======== MATERIALS PROVIDED
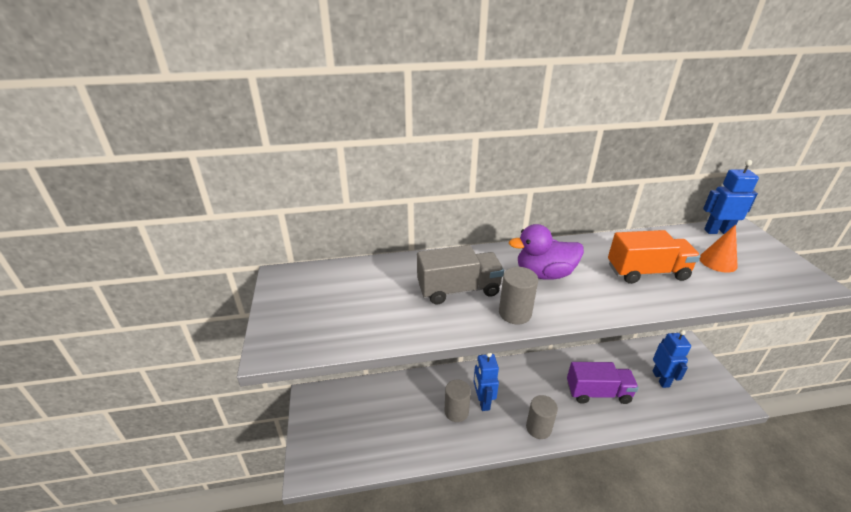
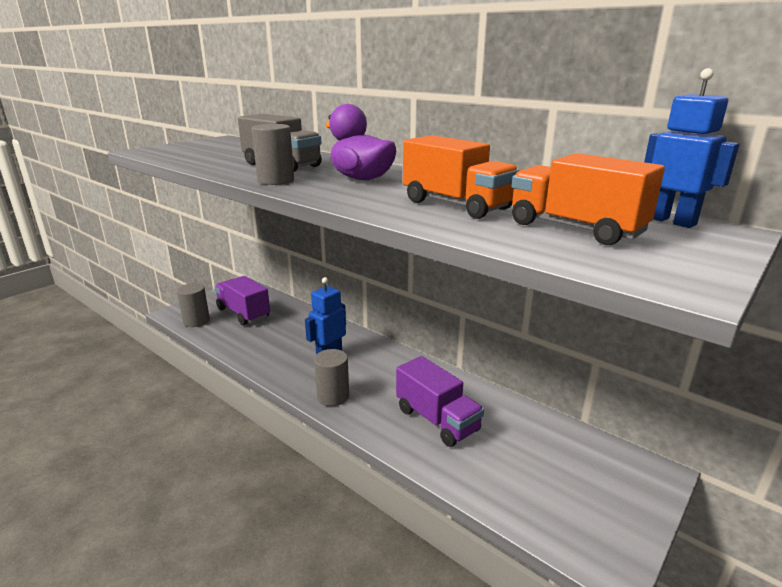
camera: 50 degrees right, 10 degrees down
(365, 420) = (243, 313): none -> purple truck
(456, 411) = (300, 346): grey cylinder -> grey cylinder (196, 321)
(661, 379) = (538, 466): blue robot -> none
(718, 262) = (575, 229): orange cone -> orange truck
================
» **WORK INSTRUCTION**
Filter the entries down to the lines with the word "truck" in them, and copy those lines.

» **PROBLEM SOLUTION**
(365, 420) = (243, 313): none -> purple truck
(718, 262) = (575, 229): orange cone -> orange truck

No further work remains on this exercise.